→ YOUR GOAL:
Show every line of the data that includes the word "arrow".

----

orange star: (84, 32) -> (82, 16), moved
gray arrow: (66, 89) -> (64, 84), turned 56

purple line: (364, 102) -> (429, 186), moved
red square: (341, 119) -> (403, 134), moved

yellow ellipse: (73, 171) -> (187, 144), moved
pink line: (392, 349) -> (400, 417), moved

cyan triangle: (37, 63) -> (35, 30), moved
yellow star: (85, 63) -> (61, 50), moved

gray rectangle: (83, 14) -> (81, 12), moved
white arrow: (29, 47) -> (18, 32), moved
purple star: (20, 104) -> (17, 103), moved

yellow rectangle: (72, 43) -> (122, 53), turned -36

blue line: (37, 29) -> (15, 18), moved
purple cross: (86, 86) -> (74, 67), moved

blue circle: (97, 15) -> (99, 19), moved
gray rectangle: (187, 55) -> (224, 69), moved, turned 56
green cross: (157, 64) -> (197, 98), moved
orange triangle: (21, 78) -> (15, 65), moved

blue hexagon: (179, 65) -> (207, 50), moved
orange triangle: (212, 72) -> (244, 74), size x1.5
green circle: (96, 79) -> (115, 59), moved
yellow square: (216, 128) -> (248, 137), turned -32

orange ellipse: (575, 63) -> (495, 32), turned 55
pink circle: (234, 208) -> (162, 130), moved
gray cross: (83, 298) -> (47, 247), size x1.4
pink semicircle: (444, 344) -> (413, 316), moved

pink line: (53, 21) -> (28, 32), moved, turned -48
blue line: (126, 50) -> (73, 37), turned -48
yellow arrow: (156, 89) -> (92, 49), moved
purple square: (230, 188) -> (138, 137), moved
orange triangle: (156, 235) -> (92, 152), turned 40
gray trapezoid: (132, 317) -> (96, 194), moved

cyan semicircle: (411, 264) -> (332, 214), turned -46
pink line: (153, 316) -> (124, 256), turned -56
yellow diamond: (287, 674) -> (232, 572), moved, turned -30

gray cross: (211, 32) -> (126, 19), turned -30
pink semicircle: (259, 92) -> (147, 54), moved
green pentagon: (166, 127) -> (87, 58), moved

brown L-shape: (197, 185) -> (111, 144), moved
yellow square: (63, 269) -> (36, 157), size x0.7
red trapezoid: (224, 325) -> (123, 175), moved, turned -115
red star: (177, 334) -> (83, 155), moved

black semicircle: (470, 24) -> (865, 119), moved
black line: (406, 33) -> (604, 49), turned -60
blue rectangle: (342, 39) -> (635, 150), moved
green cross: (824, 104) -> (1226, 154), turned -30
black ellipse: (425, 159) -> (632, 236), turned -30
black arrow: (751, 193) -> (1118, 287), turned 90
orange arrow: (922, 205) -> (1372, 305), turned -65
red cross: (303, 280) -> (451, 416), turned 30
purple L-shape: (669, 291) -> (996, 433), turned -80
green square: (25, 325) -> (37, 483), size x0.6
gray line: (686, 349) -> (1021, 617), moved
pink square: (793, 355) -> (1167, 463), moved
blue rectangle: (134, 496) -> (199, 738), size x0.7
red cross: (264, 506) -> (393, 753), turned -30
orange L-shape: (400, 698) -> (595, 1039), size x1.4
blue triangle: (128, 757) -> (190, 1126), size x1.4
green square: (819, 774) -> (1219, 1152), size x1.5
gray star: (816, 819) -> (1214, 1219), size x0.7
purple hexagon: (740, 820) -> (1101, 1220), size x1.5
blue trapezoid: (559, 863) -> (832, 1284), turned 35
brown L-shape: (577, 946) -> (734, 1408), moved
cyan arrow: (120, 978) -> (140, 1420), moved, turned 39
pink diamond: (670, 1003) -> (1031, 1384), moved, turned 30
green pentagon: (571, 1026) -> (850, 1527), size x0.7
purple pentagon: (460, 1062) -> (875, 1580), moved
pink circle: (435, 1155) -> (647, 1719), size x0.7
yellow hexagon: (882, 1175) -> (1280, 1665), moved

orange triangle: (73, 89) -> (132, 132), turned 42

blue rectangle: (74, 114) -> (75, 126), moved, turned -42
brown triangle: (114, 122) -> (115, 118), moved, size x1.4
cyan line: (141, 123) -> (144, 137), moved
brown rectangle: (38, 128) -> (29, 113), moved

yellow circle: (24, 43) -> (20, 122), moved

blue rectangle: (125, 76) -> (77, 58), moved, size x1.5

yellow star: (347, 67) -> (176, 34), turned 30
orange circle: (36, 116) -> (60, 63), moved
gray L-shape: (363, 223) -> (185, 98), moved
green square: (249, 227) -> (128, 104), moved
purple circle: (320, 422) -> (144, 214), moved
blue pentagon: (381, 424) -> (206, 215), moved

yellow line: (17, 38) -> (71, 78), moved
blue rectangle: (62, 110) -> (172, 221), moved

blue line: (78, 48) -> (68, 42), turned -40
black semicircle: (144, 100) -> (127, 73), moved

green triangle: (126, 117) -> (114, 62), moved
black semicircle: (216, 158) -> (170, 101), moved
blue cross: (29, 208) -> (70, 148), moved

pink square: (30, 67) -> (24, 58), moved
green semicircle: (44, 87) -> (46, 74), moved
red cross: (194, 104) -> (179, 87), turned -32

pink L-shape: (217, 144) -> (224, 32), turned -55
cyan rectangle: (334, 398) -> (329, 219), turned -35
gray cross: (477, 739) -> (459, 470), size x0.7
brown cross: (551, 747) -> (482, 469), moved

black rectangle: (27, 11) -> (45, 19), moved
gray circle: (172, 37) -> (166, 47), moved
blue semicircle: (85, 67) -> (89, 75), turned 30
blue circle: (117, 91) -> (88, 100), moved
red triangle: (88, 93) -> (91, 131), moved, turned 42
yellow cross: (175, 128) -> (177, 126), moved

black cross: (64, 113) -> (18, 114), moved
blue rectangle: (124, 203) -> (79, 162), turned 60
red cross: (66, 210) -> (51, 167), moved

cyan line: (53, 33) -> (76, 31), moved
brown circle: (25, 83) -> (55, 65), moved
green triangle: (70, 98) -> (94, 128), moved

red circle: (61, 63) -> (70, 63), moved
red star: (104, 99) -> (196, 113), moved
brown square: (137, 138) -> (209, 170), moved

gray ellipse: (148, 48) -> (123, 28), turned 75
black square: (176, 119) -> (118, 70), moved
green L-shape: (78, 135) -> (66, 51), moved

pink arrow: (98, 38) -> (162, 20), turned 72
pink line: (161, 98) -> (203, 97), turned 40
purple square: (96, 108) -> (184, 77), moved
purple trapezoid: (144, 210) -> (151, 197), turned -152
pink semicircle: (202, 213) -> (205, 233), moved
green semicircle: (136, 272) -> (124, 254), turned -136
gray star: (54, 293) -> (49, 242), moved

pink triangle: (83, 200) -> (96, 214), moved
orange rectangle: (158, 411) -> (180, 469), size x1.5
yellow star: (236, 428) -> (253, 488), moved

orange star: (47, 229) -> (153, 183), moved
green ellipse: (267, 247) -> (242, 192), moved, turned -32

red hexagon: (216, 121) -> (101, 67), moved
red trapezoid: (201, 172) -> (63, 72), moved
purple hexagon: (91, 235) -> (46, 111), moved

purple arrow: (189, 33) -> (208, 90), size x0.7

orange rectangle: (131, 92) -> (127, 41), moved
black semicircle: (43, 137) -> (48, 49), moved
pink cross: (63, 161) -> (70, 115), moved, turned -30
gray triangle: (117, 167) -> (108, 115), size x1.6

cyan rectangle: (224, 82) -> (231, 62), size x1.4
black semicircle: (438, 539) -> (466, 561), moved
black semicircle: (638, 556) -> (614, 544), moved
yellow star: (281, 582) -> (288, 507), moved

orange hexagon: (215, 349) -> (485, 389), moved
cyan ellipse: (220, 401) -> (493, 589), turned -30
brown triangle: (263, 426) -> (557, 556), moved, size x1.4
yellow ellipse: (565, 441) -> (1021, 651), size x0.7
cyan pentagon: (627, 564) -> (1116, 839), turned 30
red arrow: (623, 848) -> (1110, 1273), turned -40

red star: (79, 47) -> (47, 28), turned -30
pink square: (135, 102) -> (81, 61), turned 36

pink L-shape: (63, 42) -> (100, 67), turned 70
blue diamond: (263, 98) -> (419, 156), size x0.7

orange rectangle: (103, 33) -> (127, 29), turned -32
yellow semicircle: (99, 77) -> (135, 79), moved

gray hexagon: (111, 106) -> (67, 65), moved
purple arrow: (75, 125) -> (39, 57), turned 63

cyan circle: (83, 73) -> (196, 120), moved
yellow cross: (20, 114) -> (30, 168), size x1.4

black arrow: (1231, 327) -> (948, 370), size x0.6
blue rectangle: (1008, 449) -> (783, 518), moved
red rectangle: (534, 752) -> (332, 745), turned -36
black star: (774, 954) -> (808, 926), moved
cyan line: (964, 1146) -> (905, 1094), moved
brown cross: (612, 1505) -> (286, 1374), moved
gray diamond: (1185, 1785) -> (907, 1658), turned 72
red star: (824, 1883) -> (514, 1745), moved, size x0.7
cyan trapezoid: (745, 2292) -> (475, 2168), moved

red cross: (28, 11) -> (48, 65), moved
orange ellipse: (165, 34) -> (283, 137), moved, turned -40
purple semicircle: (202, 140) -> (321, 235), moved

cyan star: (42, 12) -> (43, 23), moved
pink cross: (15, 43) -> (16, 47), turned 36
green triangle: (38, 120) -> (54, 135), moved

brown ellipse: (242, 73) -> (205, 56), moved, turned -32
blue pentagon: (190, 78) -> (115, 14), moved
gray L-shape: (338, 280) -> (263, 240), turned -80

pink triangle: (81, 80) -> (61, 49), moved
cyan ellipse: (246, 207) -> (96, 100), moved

----

→ TASK SOLUTION:
gray arrow: (66, 89) -> (64, 84), turned 56
white arrow: (29, 47) -> (18, 32), moved
yellow arrow: (156, 89) -> (92, 49), moved
black arrow: (751, 193) -> (1118, 287), turned 90
orange arrow: (922, 205) -> (1372, 305), turned -65
cyan arrow: (120, 978) -> (140, 1420), moved, turned 39
pink arrow: (98, 38) -> (162, 20), turned 72
purple arrow: (189, 33) -> (208, 90), size x0.7
red arrow: (623, 848) -> (1110, 1273), turned -40
purple arrow: (75, 125) -> (39, 57), turned 63
black arrow: (1231, 327) -> (948, 370), size x0.6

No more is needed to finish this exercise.